- _WORK INSTRUCTION_:
Check each line of the data below for the word "none". How many lines have it? Answer with the number alone.

- _ENTRIES PROVIDED_:
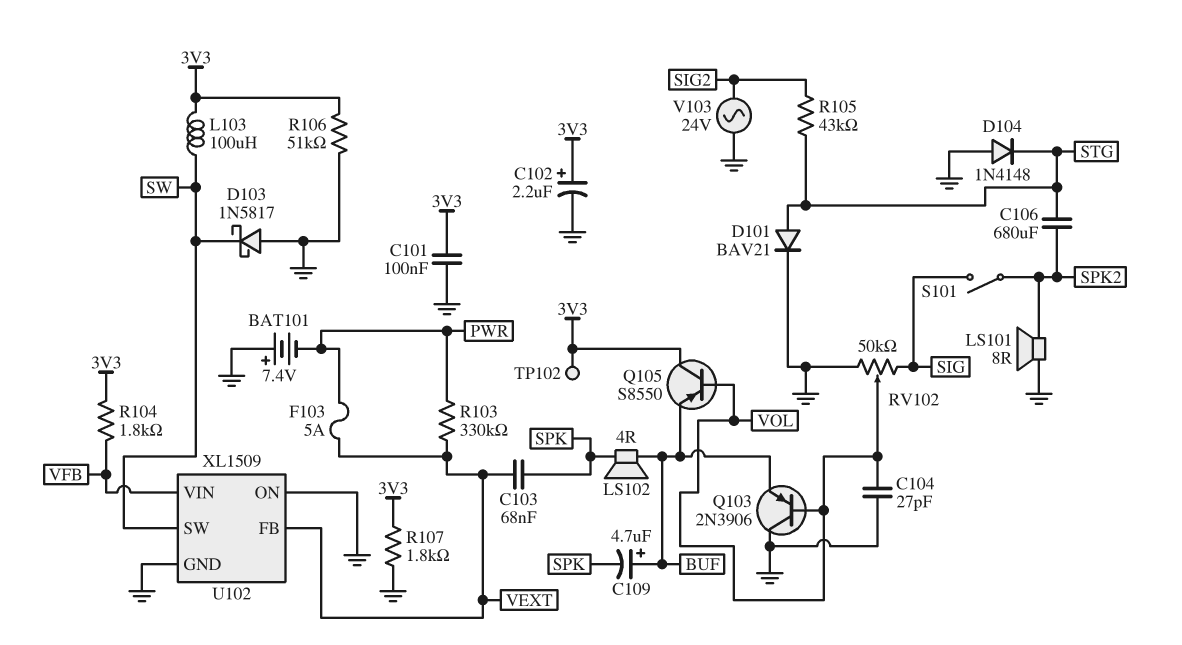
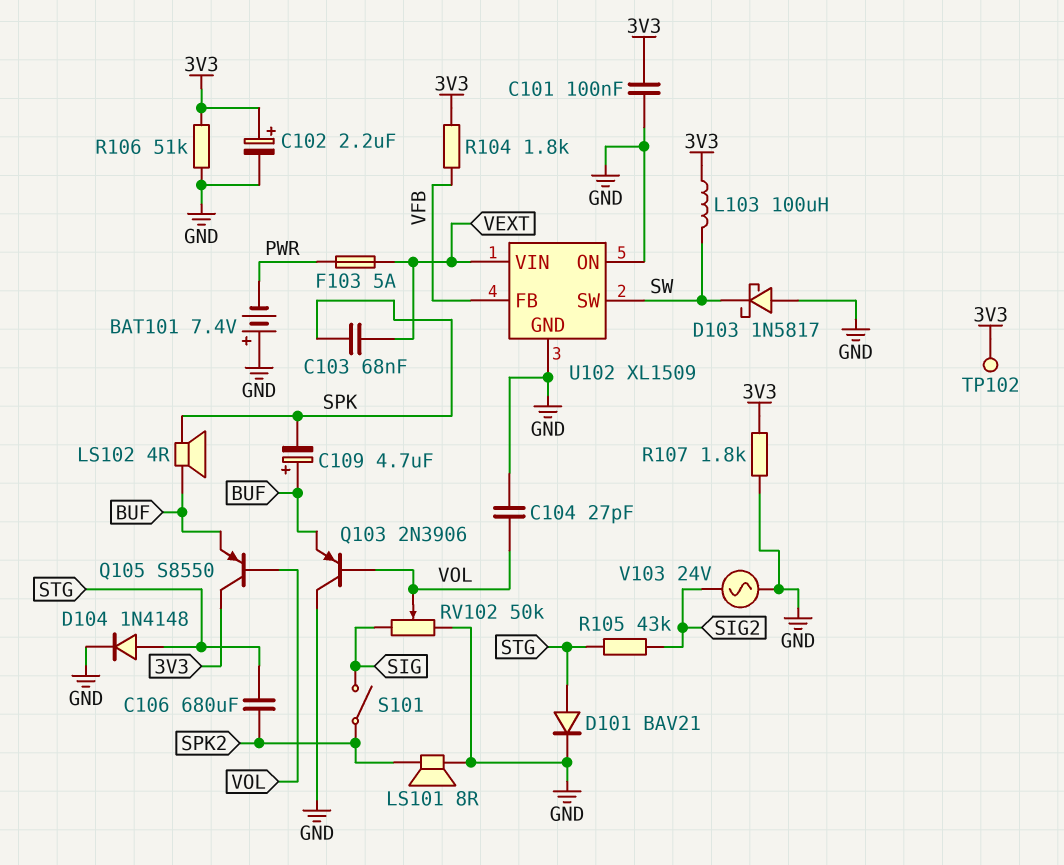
D104: diode 1N4148 (A GND, K STG) -> diode 1N4148 (A STG, K GND)
R103: 330k (PWR, VEXT) -> none
U102 pin FB: VEXT -> VFB
U102 pin VIN: VFB -> VEXT

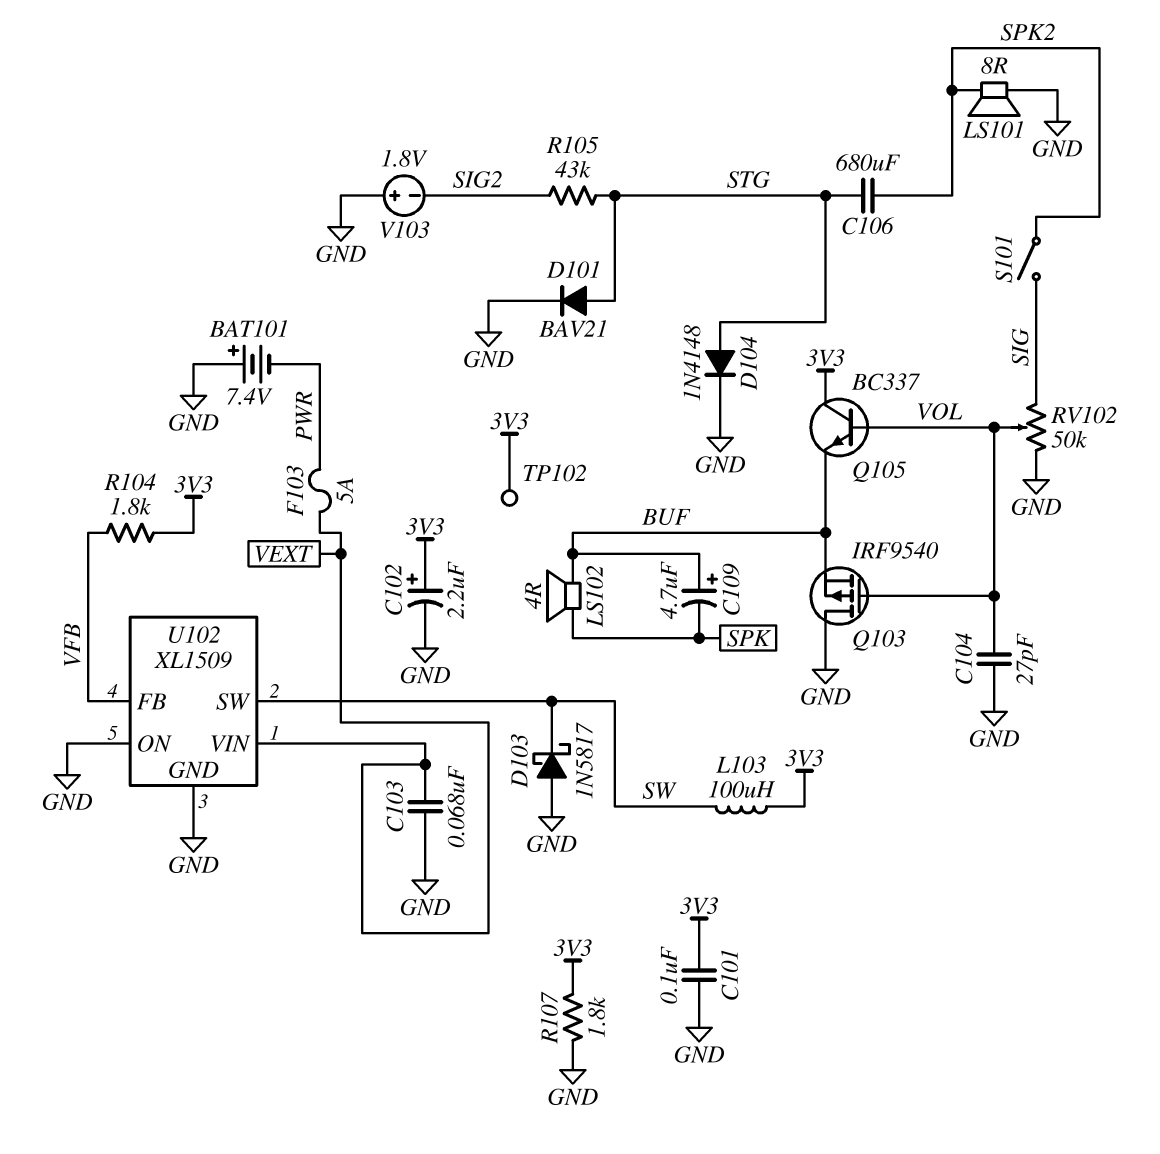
C103: 68nF (SPK, VEXT) -> 68nF (GND, VEXT)
Q103: PNP 2N3906 (B VOL, C GND, E BUF) -> PMOS IRF9540 (G VOL, D GND, S BUF)
Q105: PNP S8550 (B VOL, C 3V3, E BUF) -> NPN BC337 (B VOL, C 3V3, E BUF)
R106: 51k (3V3, GND) -> none
V103: AC 24V (GND, SIG2) -> 1.8V (plus GND, minus SIG2)

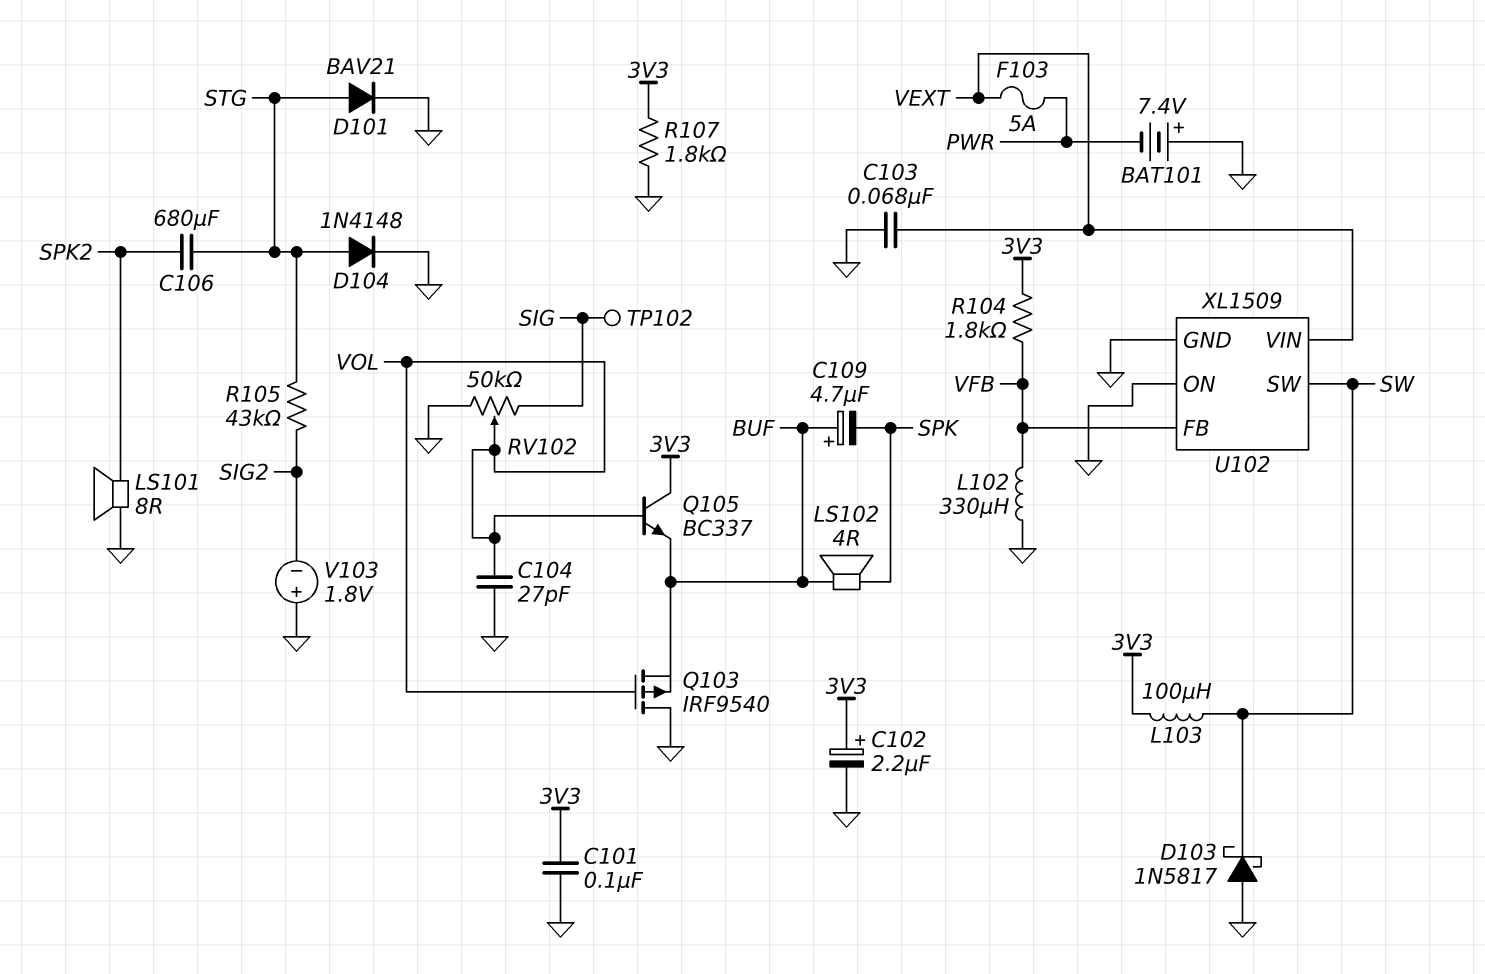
L102: none -> 330uH (GND, VFB)
S101: switch (SIG, SPK2) -> none
TP102: test point (3V3) -> test point (SIG)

- _EXERCISE SOLUTION_:
4